[Data records]
== Segment start ==
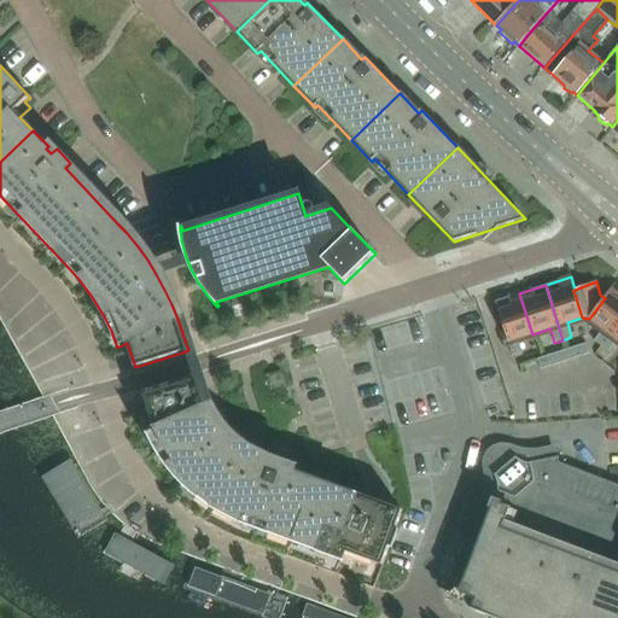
[(605,298),(589,319),(602,330),(594,340),(601,347),(617,324),(617,287),(614,285),(604,297),(605,298)]
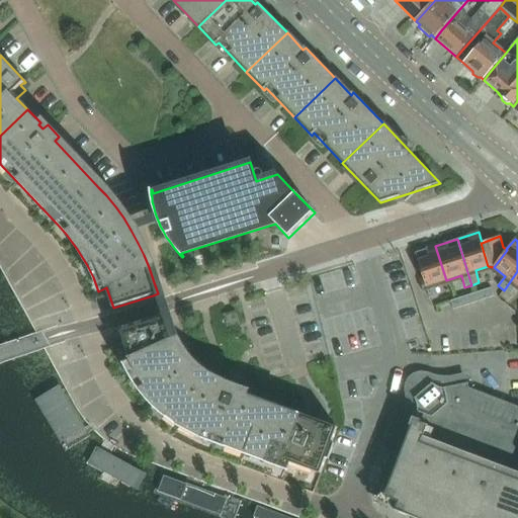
[(434,284),(446,280),(435,246),(416,253),(430,298),(438,296),(434,284)]
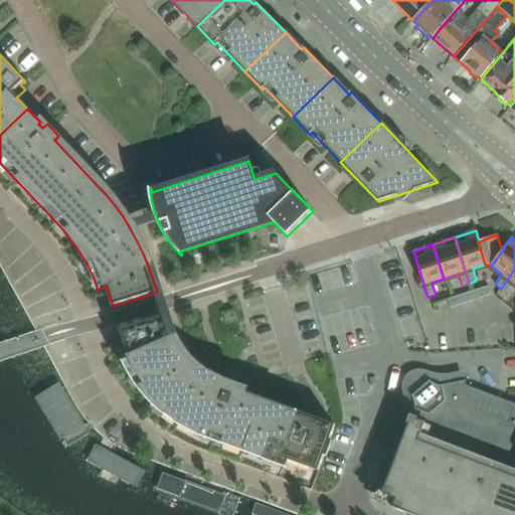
[(514,270),(501,289),(507,293),(514,283),(514,270)]
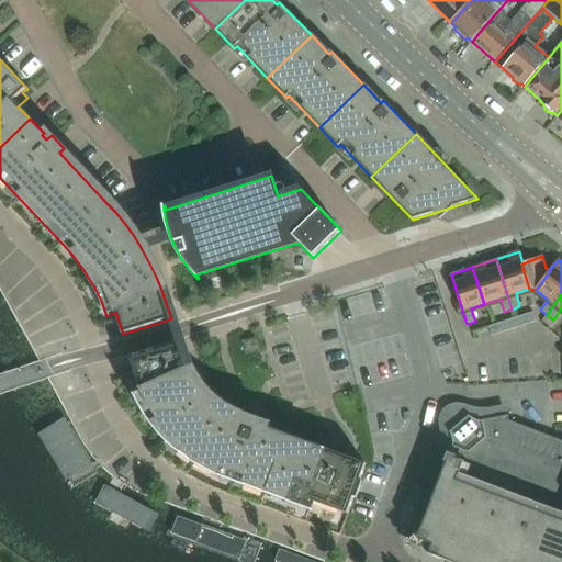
[(524,315),(527,324),(536,322),(532,312),(524,315)]
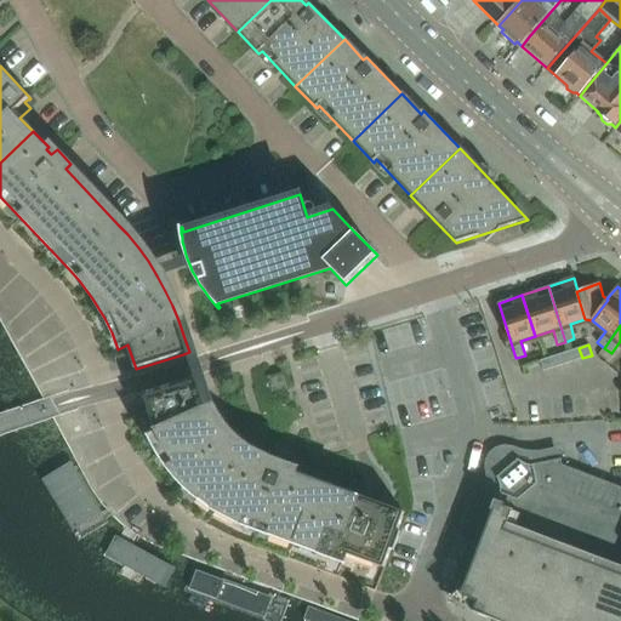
[(579,348),(569,352),(573,362),(582,358),(579,348)]
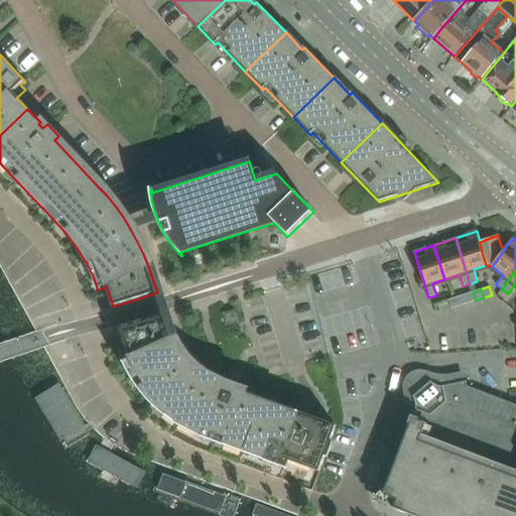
[(157,292),(152,294),(155,306),(159,318),(164,316),(161,304),(157,292)]
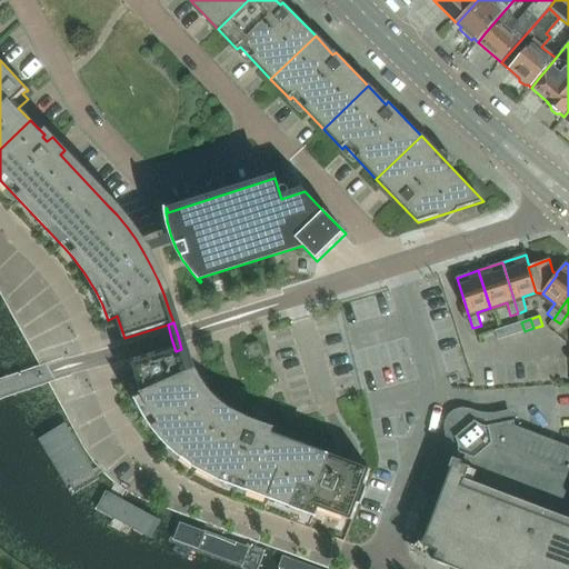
[(512,325),(516,335),(525,331),(521,322),(512,325)]
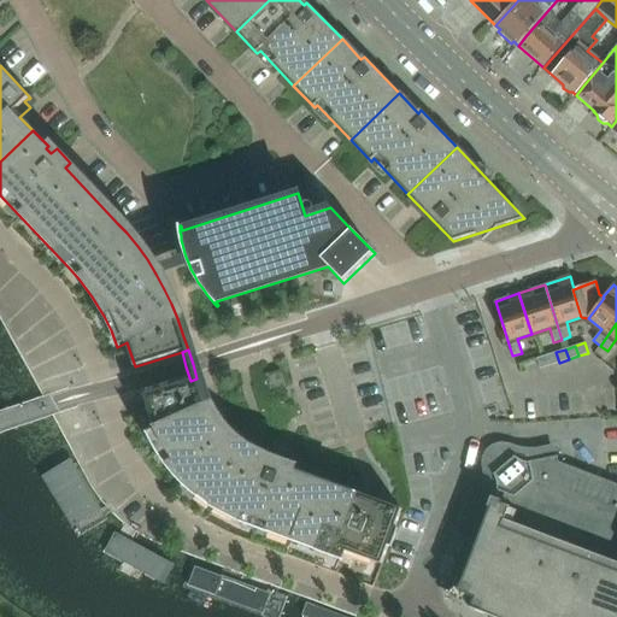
[(546,356),(550,365),(559,363),(556,352),(546,356)]
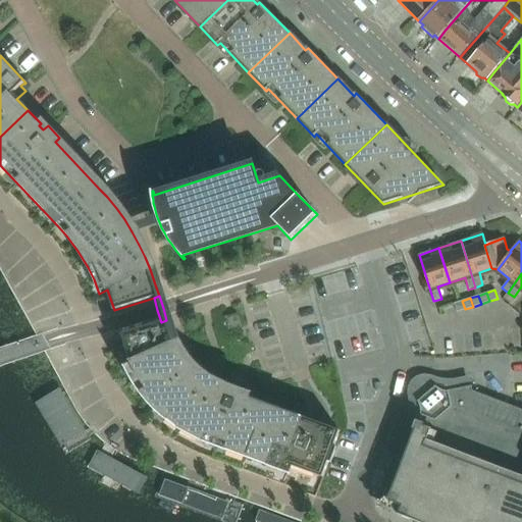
[(465,309),(462,301),(454,304),(456,312),(465,309)]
== Segment end ==
## Aim of the exercise
Reproduce every record word for word. The copy must contain no pictures.

## Task output
[(605,298),(589,319),(602,330),(594,340),(601,347),(617,324),(617,287),(614,285),(604,297),(605,298)]
[(434,284),(446,280),(435,246),(416,253),(430,298),(438,296),(434,284)]
[(514,270),(501,289),(507,293),(514,283),(514,270)]
[(524,315),(527,324),(536,322),(532,312),(524,315)]
[(579,348),(569,352),(573,362),(582,358),(579,348)]
[(157,292),(152,294),(155,306),(159,318),(164,316),(161,304),(157,292)]
[(512,325),(516,335),(525,331),(521,322),(512,325)]
[(546,356),(550,365),(559,363),(556,352),(546,356)]
[(465,309),(462,301),(454,304),(456,312),(465,309)]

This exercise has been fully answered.